PROVIDED DATA:
************
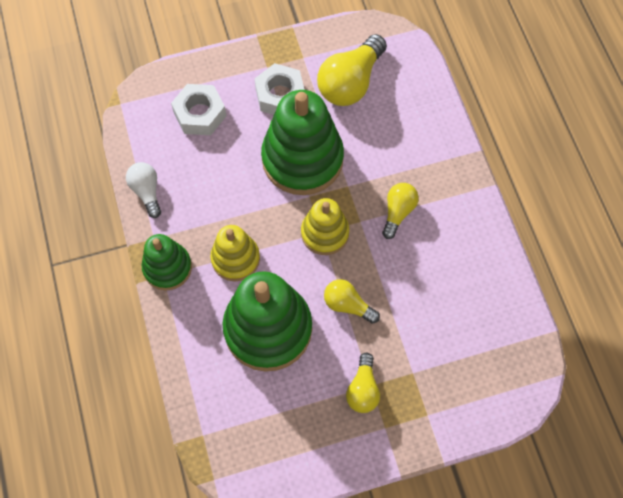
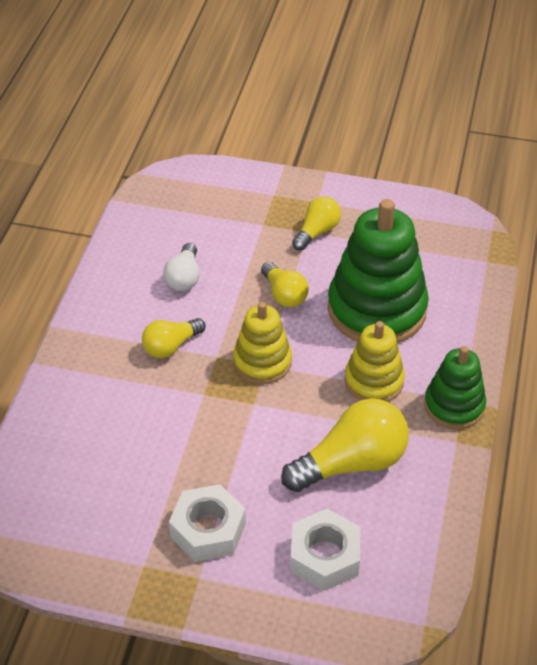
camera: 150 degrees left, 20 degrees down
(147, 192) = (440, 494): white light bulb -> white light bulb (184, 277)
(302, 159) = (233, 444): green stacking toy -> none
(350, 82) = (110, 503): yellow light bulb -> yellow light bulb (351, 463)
************
EXERCISE DESCRIPTION: Take the line that holds "(147, 192) = (440, 494): white" as the first line and the last line of the data as the final one. Retype everything between, both included, exactly.

REPLY:
(147, 192) = (440, 494): white light bulb -> white light bulb (184, 277)
(302, 159) = (233, 444): green stacking toy -> none
(350, 82) = (110, 503): yellow light bulb -> yellow light bulb (351, 463)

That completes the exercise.